__Problem details__
Every word in the data below belongs in your copy, exactly as given; the pictures do not.

__Provided material__
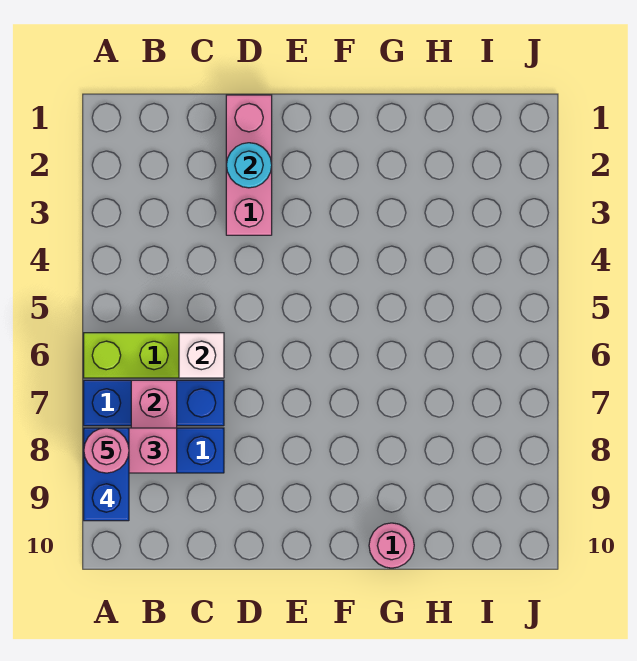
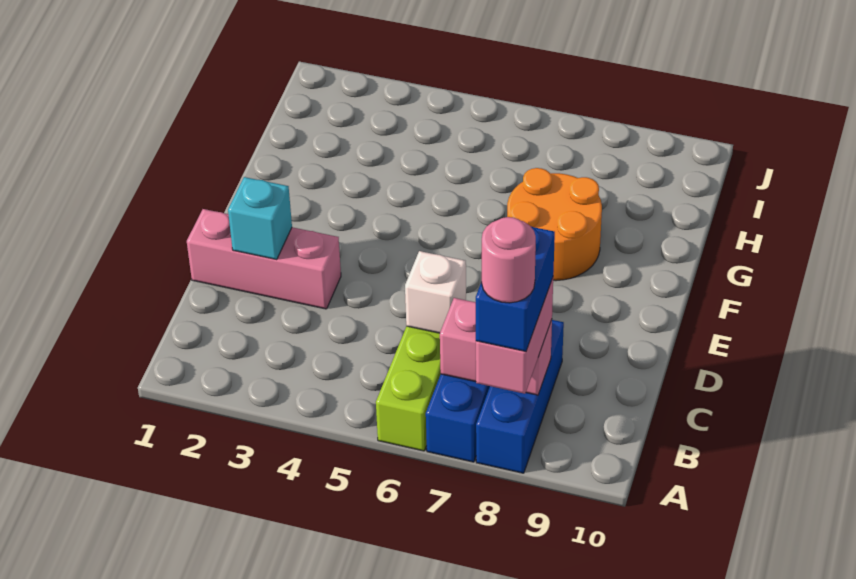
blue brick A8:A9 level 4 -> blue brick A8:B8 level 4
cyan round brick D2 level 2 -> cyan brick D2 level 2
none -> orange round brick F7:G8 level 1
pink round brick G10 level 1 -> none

__Result of the exercise__
blue brick A8:A9 level 4 -> blue brick A8:B8 level 4
cyan round brick D2 level 2 -> cyan brick D2 level 2
none -> orange round brick F7:G8 level 1
pink round brick G10 level 1 -> none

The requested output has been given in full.